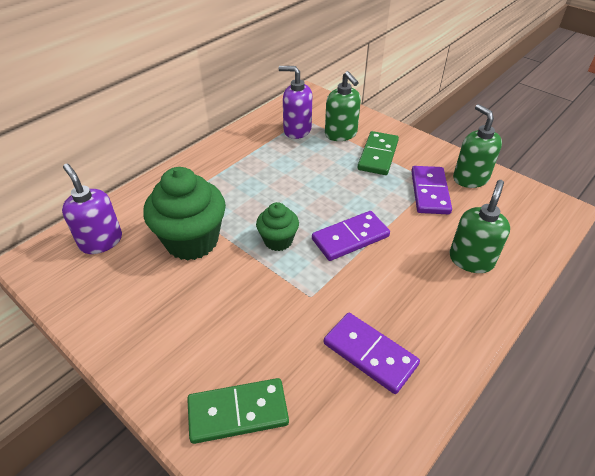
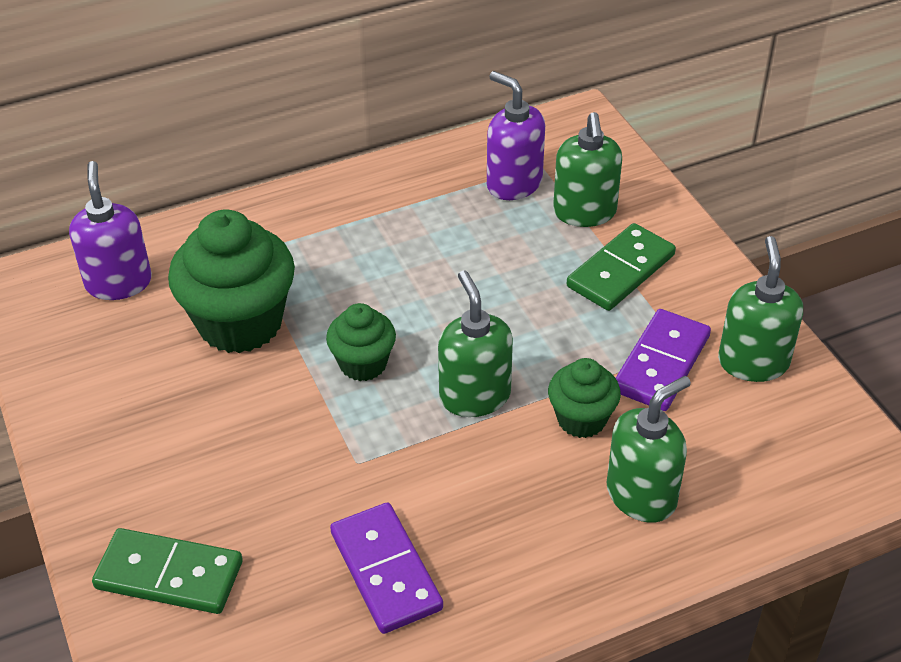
camera: 25 degrees right, 0 degrees up
purple domino [312,211,390,261] -> green soap dispenser [438,270,513,417]
none -> green cupcake [548,358,621,438]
★ ★ ★ ★ ★
Lines above that include the string "green" need to be copied.

**Answer to this problem**
purple domino [312,211,390,261] -> green soap dispenser [438,270,513,417]
none -> green cupcake [548,358,621,438]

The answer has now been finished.